**Task statement**:
All lines below containing "none" are to be listed.
:: Source information
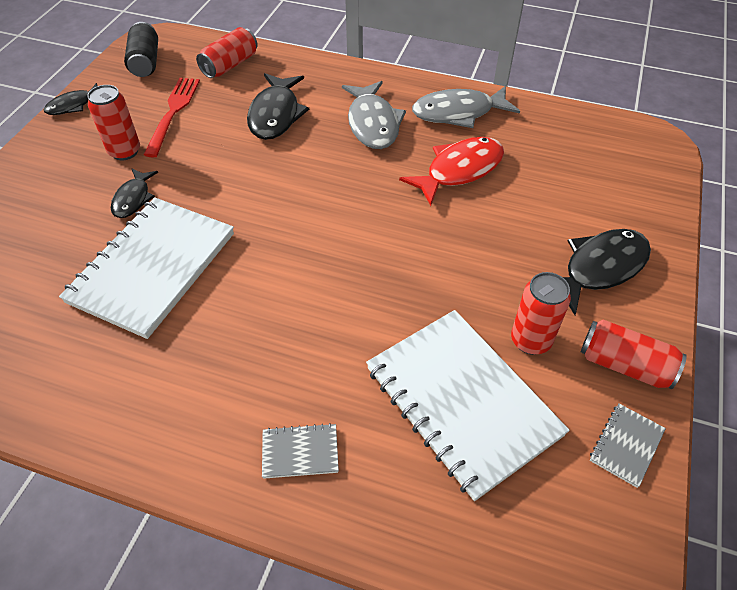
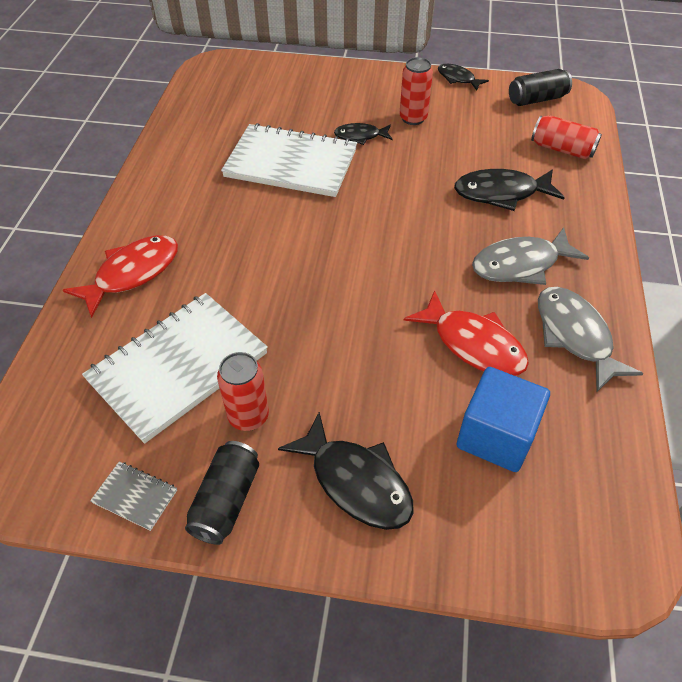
camera: 80 degrees right, 0 degrees up
(173, 112) = (474, 131): red fork -> none
(300, 452) = (132, 273): grey notebook -> red fish
(554, 177) = (496, 436): none -> blue cube
(625, 365) = (226, 500): red can -> black can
::::
**Response area**:
(173, 112) = (474, 131): red fork -> none
(554, 177) = (496, 436): none -> blue cube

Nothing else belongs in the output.